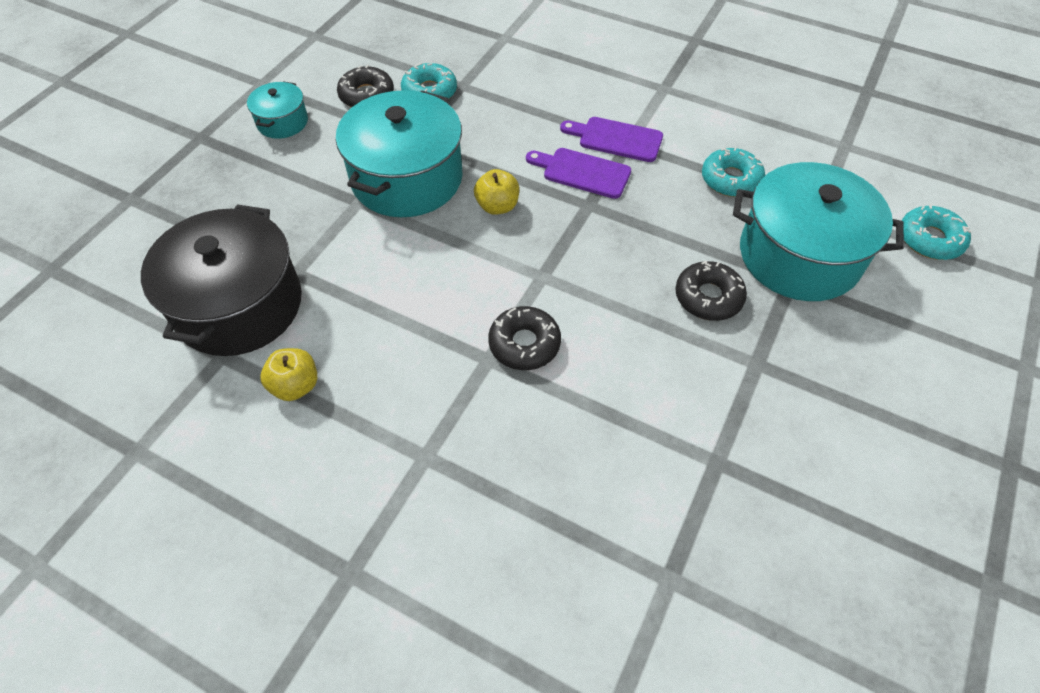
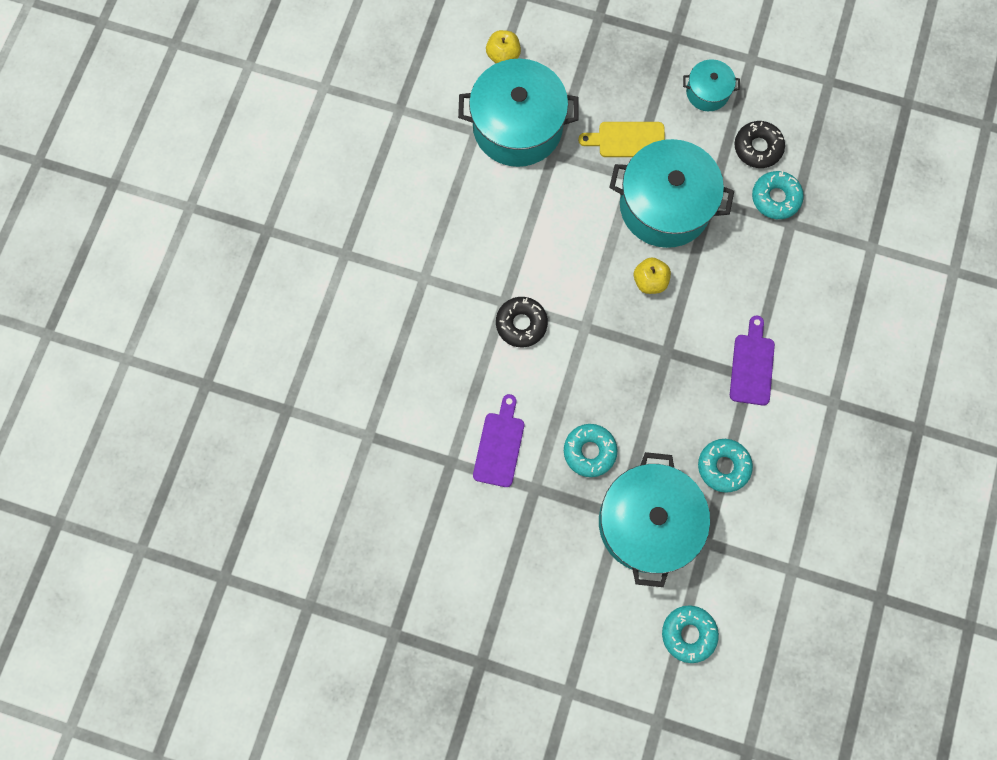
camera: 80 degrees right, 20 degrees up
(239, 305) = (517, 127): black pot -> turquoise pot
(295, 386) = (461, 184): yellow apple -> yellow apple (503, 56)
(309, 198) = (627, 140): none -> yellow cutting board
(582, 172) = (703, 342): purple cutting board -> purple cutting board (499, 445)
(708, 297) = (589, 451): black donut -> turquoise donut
==================================================
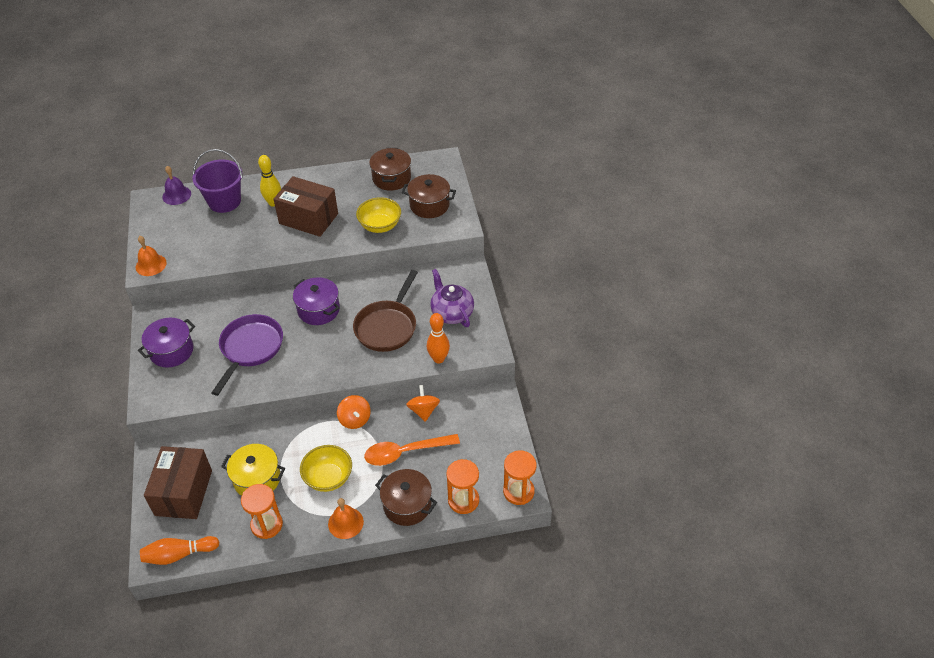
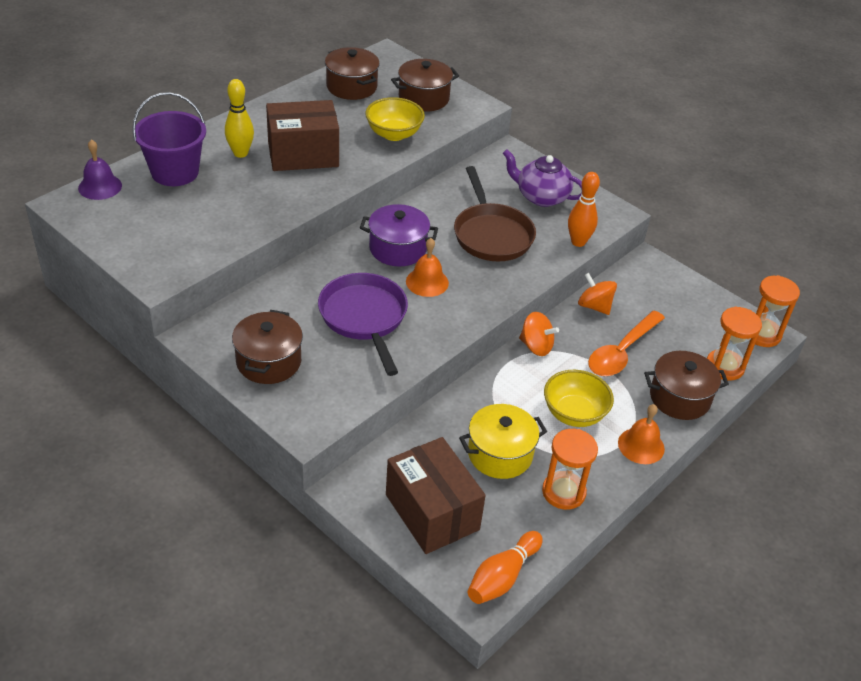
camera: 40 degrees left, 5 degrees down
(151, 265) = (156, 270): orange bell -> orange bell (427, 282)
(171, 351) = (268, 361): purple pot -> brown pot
==================================================
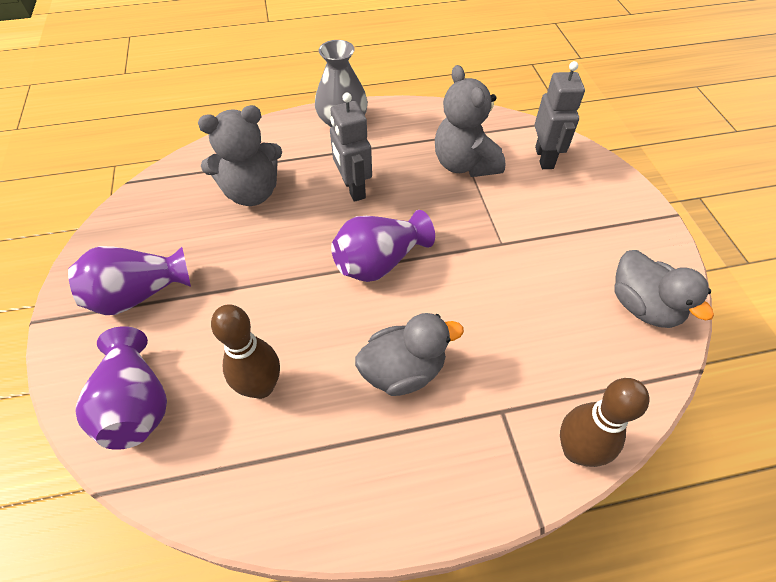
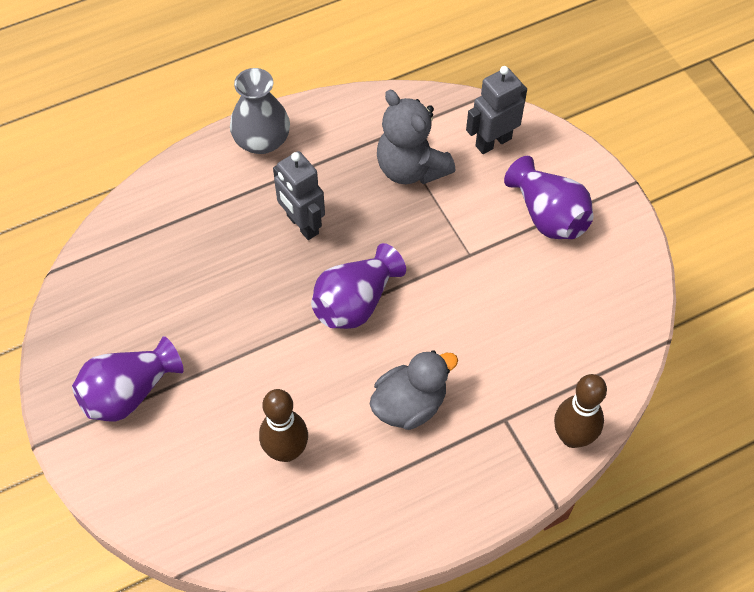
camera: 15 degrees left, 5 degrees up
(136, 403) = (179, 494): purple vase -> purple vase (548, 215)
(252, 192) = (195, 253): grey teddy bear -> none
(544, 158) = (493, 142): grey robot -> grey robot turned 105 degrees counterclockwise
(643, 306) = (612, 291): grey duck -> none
==================================================
▶ **Exercise details**
Set down exactly the lines of the data above, beginning with the line that has "camera: 80 degrees right, 20 degrees up" and ending with the line that has "(708, 297) = (589, 451): black", and no others.

▶ **Solution for this task**
camera: 80 degrees right, 20 degrees up
(239, 305) = (517, 127): black pot -> turquoise pot
(295, 386) = (461, 184): yellow apple -> yellow apple (503, 56)
(309, 198) = (627, 140): none -> yellow cutting board
(582, 172) = (703, 342): purple cutting board -> purple cutting board (499, 445)
(708, 297) = (589, 451): black donut -> turquoise donut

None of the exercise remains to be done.